(Before and after images)
Content starts
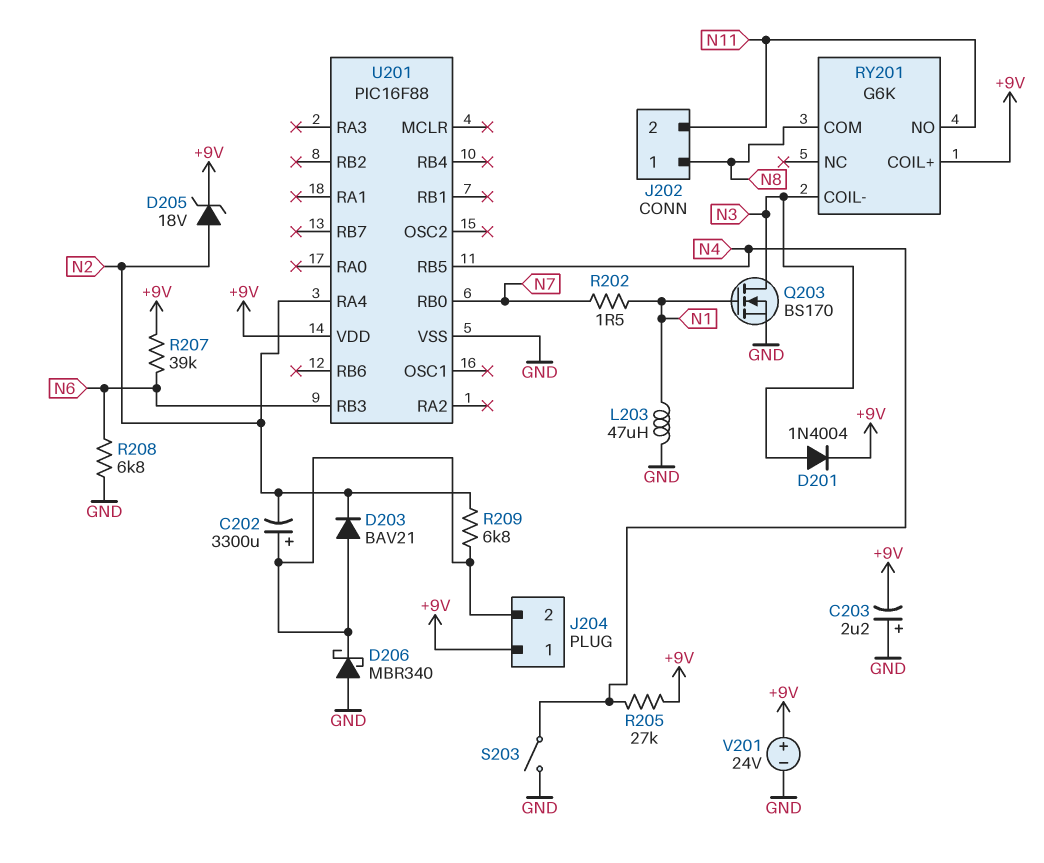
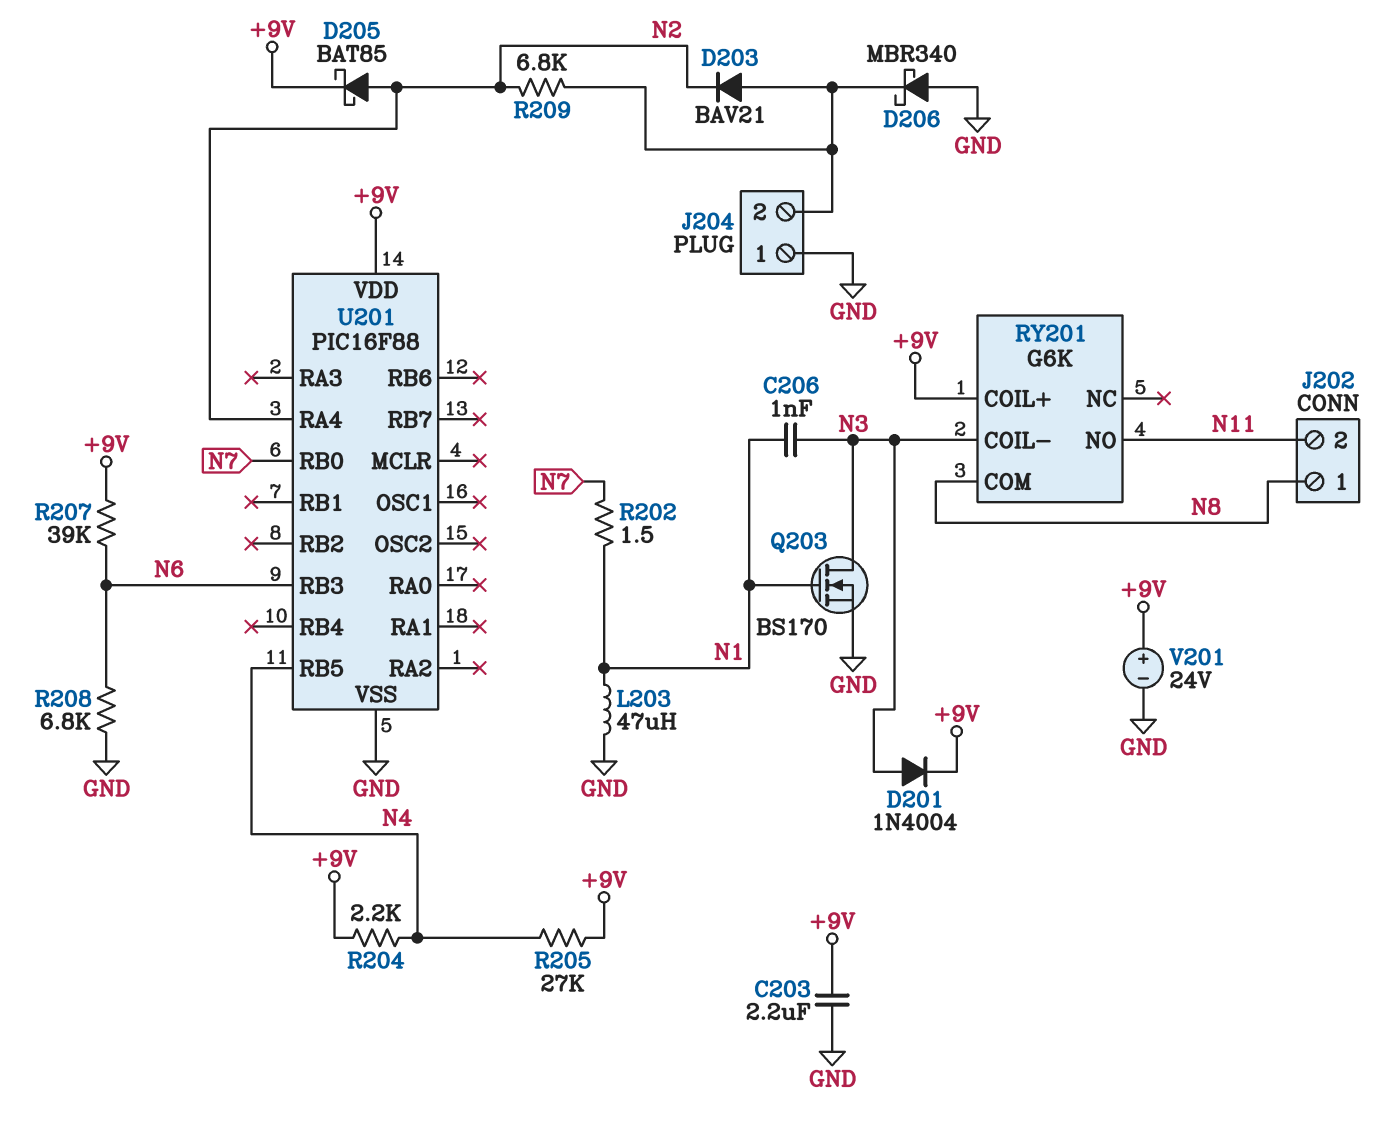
C202: 3300uF (plus J204/2, minus N2) -> none
C203: 2.2uF (plus GND, minus +9V) -> 2.2uF (+9V, GND)
C206: none -> 1nF (N1, N3)
D205: zener 18V (A N2, K +9V) -> schottky BAT85 (A N2, K +9V)
J204 pin 1: +9V -> GND
R204: none -> 2.2k (+9V, N4)
S203: switch (GND, N4) -> none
Content ends
▸ Brief:
Exactly the lines from the one containing "D205: zener 18V" through the end of the entries above must be output, and no others.

▸ Answer section:
D205: zener 18V (A N2, K +9V) -> schottky BAT85 (A N2, K +9V)
J204 pin 1: +9V -> GND
R204: none -> 2.2k (+9V, N4)
S203: switch (GND, N4) -> none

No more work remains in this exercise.